======== SUPPLIED DATA
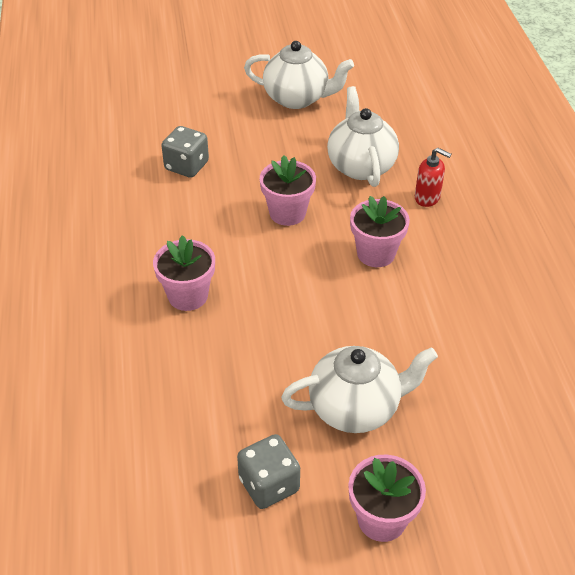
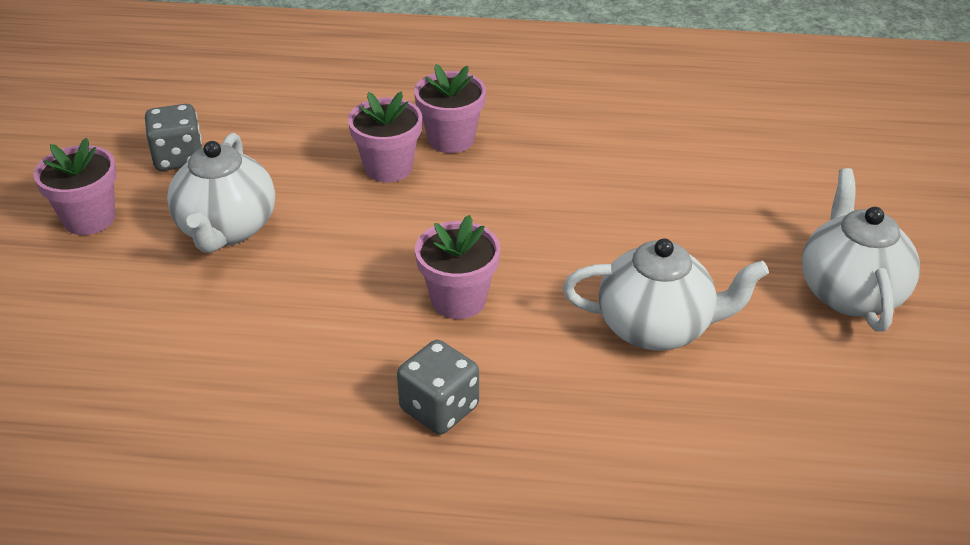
camera: 105 degrees right, 5 degrees down
(186, 166) = (690, 164): grey dice -> grey dice (439, 408)
(287, 213) = (568, 235): pink flower pot -> pink flower pot (388, 168)
(297, 98) = (850, 293): white teapot -> white teapot turned 150 degrees clockwise
(427, 198) = (559, 385): red soap dispenser -> none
================
EXERCISE GOAL - Check each line of the data above for the string "degrees", and copy the ones that have it.

TASK RESPONSE -
camera: 105 degrees right, 5 degrees down
(297, 98) = (850, 293): white teapot -> white teapot turned 150 degrees clockwise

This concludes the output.